* **INSTRUCTIONS FOR THE TASK**: Reproduce verbatim the lines below, from the first one through the line containing "72: 2:56 -> 11:56", including that line.

* **LISTED ENTRIES**:

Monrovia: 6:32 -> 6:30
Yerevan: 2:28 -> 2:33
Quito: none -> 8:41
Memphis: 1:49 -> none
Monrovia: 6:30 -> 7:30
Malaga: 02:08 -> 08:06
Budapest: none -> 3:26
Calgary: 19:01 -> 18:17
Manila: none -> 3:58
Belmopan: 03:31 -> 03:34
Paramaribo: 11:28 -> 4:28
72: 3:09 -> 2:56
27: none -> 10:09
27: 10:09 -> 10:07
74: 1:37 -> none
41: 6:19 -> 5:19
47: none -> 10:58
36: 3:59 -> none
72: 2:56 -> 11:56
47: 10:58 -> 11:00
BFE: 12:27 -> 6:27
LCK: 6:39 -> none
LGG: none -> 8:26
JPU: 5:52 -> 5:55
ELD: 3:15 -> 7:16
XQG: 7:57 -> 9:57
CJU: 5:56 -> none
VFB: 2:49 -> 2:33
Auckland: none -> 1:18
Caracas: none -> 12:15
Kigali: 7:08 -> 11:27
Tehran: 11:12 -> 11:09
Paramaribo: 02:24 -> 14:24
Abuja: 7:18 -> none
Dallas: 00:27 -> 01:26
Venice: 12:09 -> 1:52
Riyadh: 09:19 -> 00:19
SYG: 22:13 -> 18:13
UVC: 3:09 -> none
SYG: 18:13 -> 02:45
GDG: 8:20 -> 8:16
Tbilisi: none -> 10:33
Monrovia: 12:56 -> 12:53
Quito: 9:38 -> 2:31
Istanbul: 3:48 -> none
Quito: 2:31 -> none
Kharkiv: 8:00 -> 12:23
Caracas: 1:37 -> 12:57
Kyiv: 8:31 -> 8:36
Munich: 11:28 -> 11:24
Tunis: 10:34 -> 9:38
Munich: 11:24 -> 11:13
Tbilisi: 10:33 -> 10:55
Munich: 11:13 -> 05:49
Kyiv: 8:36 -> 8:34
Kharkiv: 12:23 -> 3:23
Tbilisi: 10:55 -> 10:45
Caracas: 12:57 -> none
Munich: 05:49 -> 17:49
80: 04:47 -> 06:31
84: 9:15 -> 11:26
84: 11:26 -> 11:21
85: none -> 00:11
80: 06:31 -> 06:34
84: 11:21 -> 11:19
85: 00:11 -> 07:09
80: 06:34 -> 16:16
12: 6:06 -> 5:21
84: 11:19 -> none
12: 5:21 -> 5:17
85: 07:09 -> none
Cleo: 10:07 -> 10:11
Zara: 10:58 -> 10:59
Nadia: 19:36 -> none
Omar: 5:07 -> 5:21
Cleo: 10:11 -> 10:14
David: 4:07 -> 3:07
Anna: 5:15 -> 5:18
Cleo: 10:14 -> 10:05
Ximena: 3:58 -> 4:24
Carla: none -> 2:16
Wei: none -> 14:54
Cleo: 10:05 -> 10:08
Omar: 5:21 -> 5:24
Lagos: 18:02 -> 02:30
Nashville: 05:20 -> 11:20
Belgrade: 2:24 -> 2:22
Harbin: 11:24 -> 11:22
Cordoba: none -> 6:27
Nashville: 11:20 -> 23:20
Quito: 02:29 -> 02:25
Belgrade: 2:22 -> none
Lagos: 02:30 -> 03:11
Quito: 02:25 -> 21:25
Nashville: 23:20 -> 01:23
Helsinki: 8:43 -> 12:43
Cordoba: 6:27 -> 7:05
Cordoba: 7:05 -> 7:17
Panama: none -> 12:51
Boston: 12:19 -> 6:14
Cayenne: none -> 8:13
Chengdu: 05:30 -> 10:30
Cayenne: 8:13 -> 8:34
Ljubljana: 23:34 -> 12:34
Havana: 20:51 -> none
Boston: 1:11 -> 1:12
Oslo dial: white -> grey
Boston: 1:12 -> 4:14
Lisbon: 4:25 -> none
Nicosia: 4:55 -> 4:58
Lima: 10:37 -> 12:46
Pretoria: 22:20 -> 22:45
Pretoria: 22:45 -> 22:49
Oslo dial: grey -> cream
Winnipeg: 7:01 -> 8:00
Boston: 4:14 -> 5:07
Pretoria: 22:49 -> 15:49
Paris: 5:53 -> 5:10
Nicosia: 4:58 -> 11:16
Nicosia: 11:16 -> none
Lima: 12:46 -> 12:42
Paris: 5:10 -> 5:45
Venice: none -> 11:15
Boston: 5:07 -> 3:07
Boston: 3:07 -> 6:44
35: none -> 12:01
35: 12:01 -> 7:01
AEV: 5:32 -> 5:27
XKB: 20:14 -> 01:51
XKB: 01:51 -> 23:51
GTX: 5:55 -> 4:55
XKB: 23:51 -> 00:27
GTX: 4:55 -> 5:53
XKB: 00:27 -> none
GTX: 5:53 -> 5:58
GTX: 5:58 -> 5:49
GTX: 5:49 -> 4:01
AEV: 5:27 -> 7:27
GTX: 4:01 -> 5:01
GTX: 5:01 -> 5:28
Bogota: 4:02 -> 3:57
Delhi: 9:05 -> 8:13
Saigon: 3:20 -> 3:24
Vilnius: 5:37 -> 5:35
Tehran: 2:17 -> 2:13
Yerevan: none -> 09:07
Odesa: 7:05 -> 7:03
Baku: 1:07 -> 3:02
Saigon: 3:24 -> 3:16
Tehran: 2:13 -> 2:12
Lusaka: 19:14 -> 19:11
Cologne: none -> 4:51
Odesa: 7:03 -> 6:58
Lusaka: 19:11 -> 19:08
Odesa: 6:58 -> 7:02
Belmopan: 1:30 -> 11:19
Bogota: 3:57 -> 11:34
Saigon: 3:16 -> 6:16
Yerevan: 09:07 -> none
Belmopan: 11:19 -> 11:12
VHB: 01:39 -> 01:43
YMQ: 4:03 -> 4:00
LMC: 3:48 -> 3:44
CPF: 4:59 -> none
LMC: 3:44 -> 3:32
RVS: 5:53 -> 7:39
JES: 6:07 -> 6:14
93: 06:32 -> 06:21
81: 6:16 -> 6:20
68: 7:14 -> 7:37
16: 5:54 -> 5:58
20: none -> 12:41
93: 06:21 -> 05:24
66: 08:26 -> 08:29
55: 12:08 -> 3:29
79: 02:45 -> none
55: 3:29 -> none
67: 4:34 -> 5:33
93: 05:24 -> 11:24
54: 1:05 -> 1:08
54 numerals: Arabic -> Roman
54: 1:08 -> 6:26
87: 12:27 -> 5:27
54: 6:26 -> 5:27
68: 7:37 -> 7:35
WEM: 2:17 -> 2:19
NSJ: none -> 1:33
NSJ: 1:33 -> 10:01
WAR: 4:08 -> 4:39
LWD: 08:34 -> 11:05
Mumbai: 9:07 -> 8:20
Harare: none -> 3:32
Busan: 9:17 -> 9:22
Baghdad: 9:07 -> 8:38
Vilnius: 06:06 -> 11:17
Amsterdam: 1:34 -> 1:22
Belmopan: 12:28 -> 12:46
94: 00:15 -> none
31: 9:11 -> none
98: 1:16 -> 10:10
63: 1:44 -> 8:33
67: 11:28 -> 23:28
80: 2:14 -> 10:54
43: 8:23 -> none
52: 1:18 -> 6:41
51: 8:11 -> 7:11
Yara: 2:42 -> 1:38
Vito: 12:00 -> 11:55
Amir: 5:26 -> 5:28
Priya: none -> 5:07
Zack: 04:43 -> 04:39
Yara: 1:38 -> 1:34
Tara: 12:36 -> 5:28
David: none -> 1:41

* **PROBLEM SOLUTION**:
Monrovia: 6:32 -> 6:30
Yerevan: 2:28 -> 2:33
Quito: none -> 8:41
Memphis: 1:49 -> none
Monrovia: 6:30 -> 7:30
Malaga: 02:08 -> 08:06
Budapest: none -> 3:26
Calgary: 19:01 -> 18:17
Manila: none -> 3:58
Belmopan: 03:31 -> 03:34
Paramaribo: 11:28 -> 4:28
72: 3:09 -> 2:56
27: none -> 10:09
27: 10:09 -> 10:07
74: 1:37 -> none
41: 6:19 -> 5:19
47: none -> 10:58
36: 3:59 -> none
72: 2:56 -> 11:56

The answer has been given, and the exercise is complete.